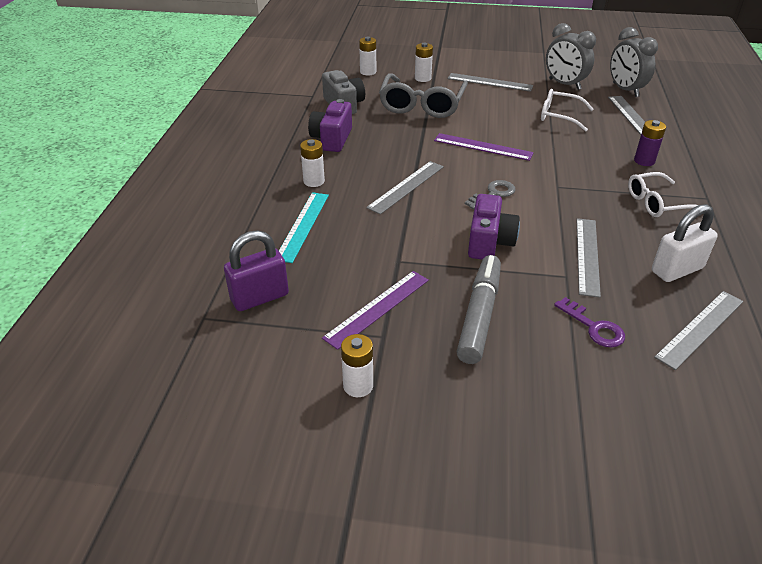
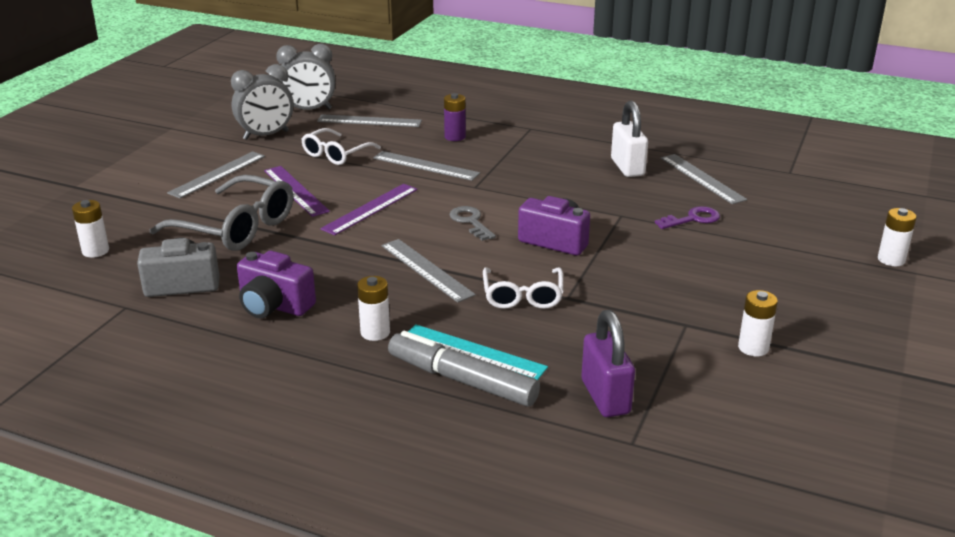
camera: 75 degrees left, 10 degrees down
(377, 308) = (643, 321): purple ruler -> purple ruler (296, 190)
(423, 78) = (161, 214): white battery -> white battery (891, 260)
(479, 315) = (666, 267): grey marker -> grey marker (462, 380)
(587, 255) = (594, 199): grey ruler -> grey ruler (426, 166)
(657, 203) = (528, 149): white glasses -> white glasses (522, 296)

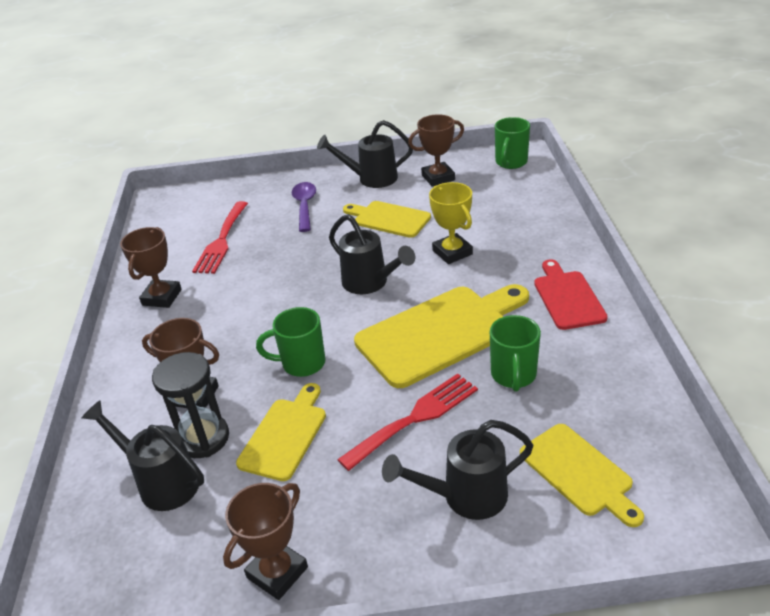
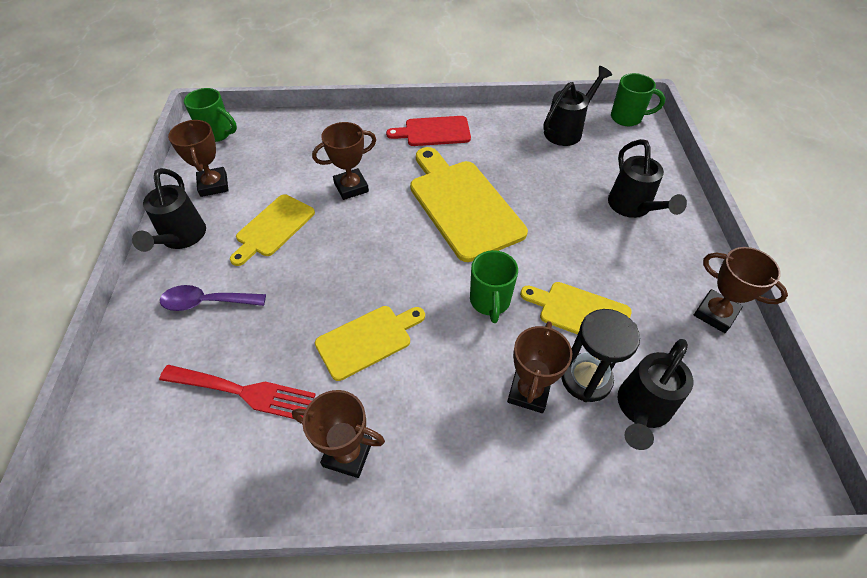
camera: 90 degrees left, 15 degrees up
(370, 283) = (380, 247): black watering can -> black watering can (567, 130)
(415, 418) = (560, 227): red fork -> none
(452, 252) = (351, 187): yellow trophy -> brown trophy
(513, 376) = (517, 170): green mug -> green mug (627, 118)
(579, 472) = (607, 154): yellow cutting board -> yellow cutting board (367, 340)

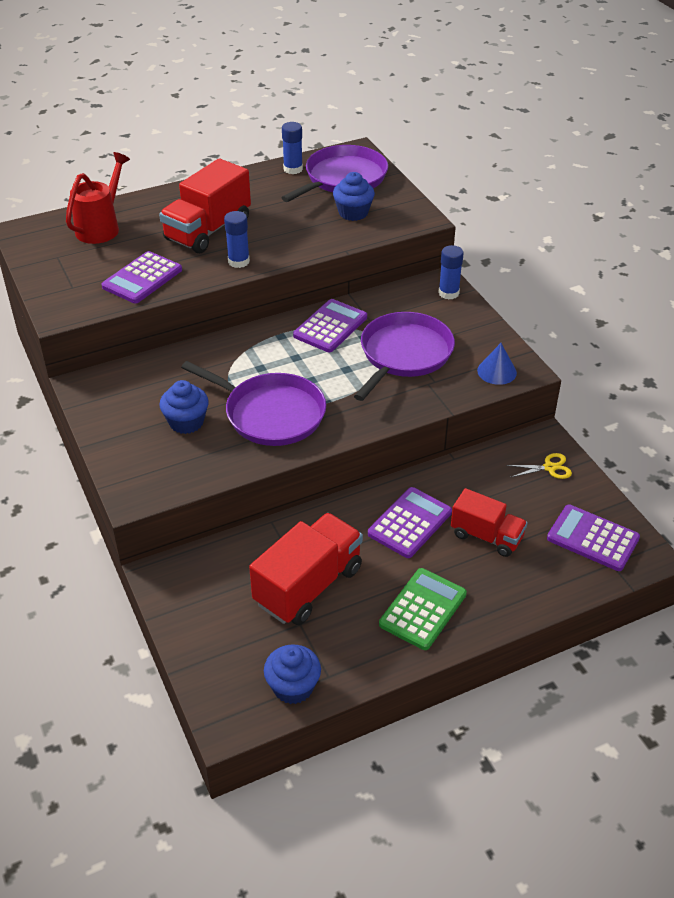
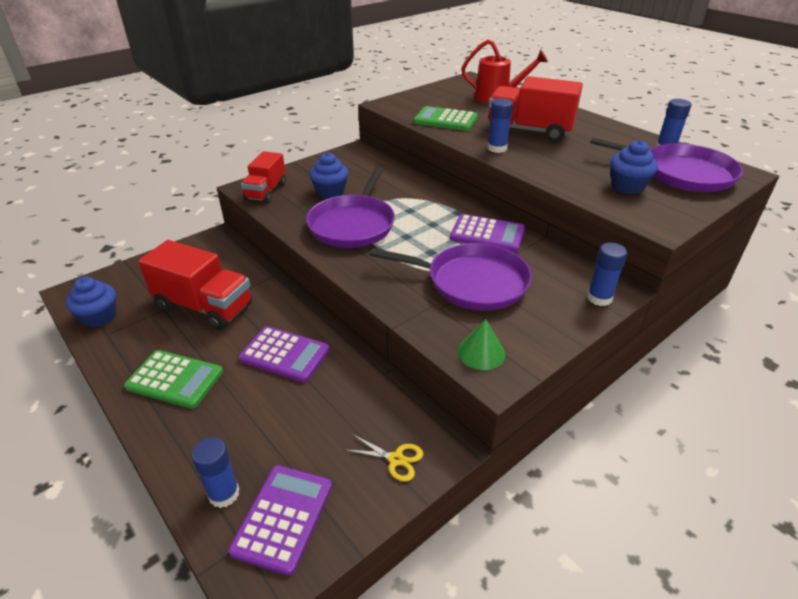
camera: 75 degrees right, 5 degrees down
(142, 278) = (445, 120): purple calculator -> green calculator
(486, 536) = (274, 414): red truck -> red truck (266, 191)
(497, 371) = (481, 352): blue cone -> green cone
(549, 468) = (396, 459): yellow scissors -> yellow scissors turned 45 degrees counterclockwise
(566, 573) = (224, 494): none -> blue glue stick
* * *
"white" is the string to look for; please copy every line of the records above where it appears.

(423, 78) = (161, 214): white battery -> white battery (891, 260)
(657, 203) = (528, 149): white glasses -> white glasses (522, 296)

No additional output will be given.